* [Directions] Find every line below with the word "pink" in it, and copy each one.

::: Record excerpts :::

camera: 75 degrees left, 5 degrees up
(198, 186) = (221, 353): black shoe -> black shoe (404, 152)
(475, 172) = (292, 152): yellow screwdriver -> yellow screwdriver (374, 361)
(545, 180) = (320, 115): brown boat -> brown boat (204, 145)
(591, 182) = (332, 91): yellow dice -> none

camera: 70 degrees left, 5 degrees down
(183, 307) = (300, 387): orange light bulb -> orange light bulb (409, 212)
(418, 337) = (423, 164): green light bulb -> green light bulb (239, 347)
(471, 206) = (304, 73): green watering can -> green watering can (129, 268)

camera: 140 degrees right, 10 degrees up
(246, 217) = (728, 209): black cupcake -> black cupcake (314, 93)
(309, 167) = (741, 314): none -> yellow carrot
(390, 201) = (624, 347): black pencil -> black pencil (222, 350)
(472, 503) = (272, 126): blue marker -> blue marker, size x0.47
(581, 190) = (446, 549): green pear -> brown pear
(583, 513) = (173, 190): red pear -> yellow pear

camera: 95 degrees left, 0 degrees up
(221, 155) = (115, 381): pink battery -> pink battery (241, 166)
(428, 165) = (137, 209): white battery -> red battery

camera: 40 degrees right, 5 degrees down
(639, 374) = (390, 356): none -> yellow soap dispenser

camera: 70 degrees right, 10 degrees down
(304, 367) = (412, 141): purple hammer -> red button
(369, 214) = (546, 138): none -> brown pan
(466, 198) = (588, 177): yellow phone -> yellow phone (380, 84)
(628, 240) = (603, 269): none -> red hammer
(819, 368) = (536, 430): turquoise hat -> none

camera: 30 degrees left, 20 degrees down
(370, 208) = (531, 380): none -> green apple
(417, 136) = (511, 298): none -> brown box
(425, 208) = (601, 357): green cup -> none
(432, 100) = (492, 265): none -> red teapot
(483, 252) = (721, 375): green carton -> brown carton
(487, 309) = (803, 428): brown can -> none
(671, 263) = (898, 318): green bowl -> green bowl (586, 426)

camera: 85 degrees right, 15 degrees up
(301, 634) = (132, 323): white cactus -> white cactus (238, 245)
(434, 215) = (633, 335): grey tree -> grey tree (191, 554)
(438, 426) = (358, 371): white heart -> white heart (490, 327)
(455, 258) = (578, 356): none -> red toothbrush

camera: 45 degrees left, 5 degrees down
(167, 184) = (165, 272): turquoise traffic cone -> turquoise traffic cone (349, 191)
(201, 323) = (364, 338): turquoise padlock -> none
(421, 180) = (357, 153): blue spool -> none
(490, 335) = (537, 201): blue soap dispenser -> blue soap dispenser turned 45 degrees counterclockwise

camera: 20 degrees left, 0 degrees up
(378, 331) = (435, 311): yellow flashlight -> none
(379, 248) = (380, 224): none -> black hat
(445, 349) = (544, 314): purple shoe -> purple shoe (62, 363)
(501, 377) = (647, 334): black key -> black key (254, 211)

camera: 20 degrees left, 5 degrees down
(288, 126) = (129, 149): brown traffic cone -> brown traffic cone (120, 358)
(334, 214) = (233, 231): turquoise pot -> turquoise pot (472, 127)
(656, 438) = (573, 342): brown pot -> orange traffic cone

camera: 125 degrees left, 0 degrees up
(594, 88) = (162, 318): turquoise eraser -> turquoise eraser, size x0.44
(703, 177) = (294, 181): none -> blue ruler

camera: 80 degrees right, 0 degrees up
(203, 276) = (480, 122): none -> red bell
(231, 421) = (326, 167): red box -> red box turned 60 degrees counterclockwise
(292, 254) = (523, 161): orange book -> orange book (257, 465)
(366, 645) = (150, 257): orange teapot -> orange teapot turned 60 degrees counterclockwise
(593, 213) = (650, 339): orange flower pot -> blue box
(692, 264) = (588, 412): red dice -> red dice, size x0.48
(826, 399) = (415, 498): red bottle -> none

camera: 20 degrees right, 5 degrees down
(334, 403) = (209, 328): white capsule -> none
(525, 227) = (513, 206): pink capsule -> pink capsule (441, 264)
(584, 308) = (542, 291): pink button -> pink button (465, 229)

:::

* [Task answer]
(221, 155) = (115, 381): pink battery -> pink battery (241, 166)
(525, 227) = (513, 206): pink capsule -> pink capsule (441, 264)
(584, 308) = (542, 291): pink button -> pink button (465, 229)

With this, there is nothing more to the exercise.